*MATERIAL FOR THIS TASK*:
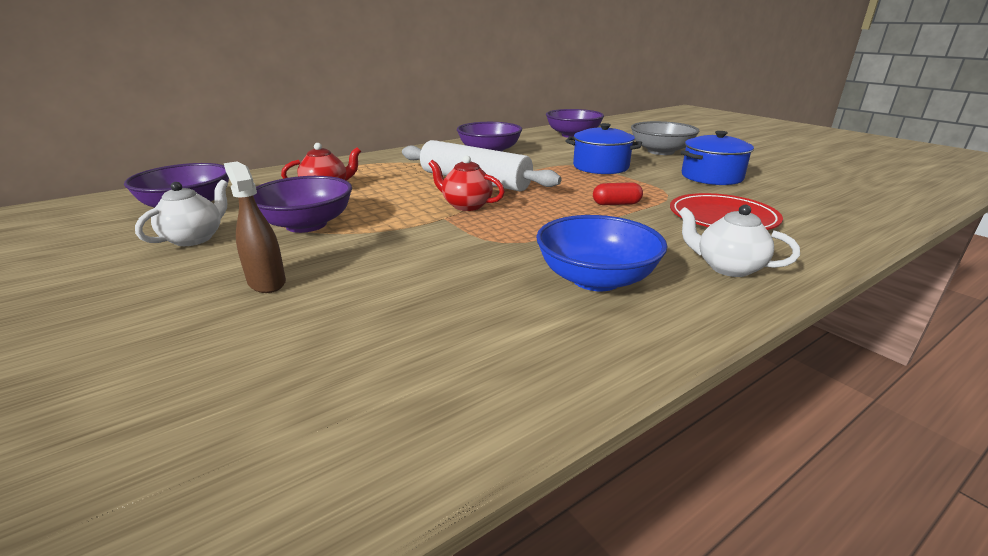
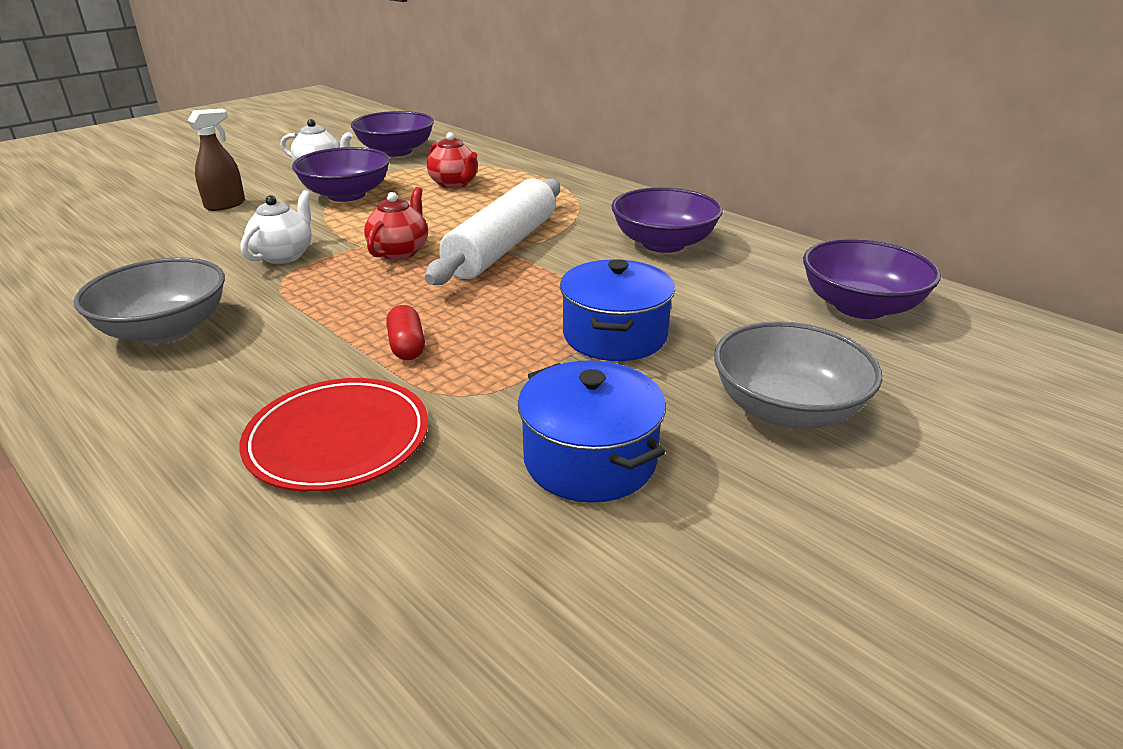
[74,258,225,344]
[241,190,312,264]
...
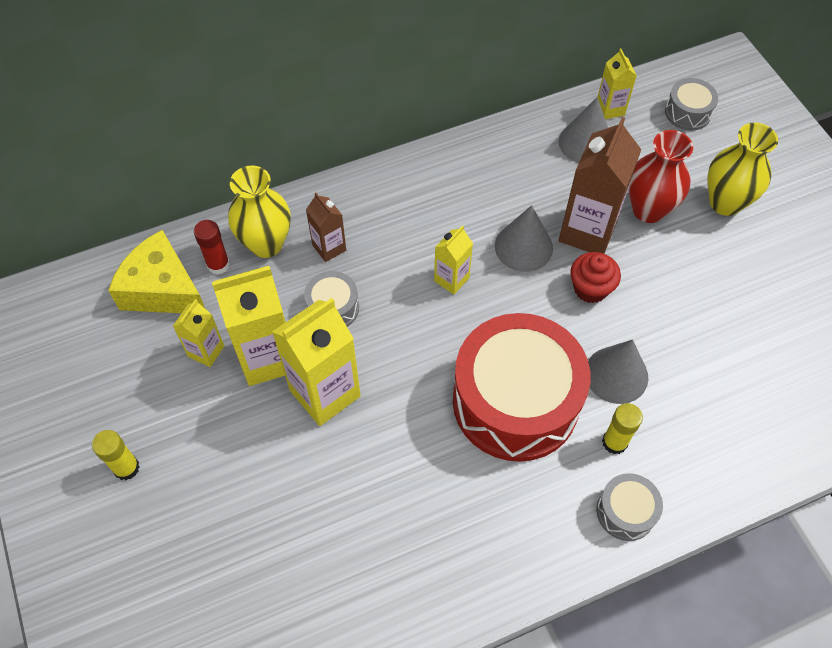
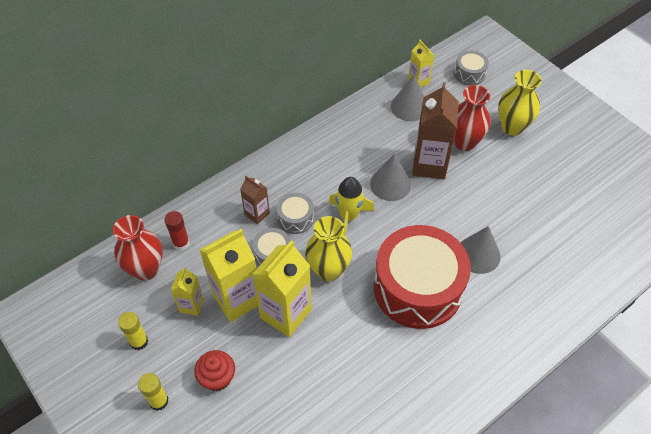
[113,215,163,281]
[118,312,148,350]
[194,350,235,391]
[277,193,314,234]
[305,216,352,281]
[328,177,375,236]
--
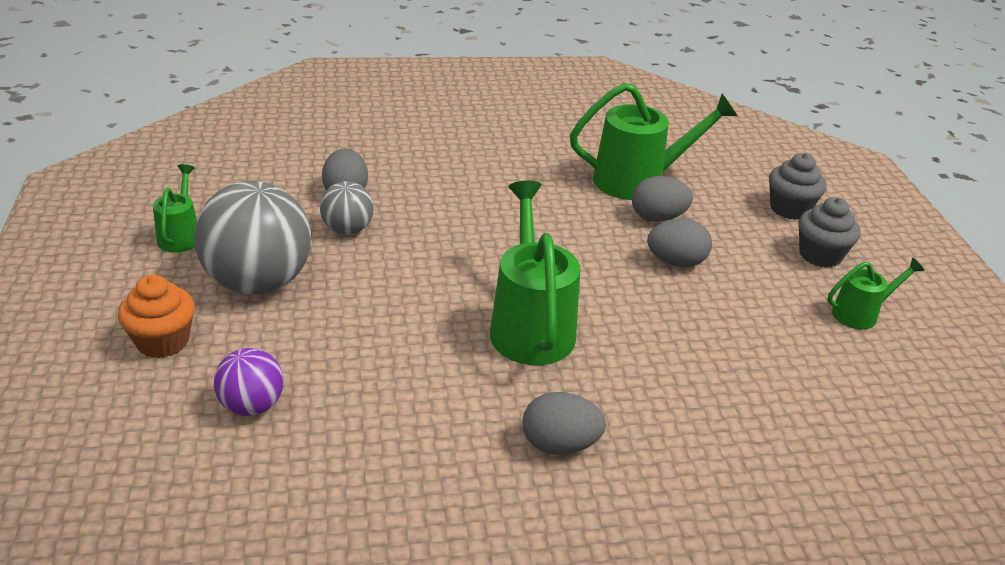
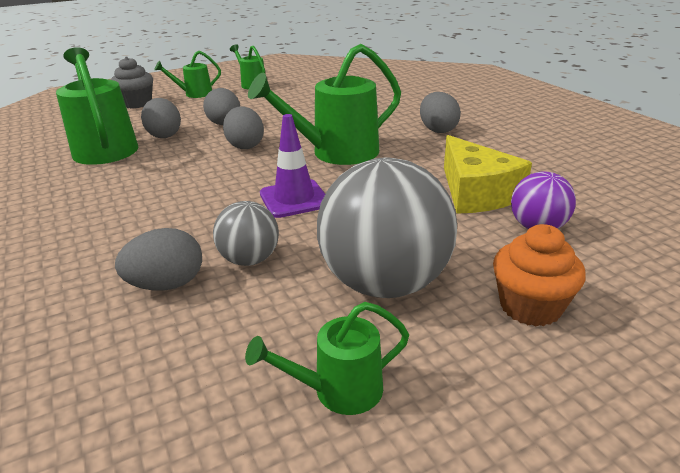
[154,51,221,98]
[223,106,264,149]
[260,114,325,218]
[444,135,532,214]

*TASK GOAL*: The line above containing "[194,350,235,391]", the line containing "[328,177,375,236]", and every line between them are to be transcribed exactly; no other line is wanted.

*EXERCISE RESULT*:
[194,350,235,391]
[277,193,314,234]
[305,216,352,281]
[328,177,375,236]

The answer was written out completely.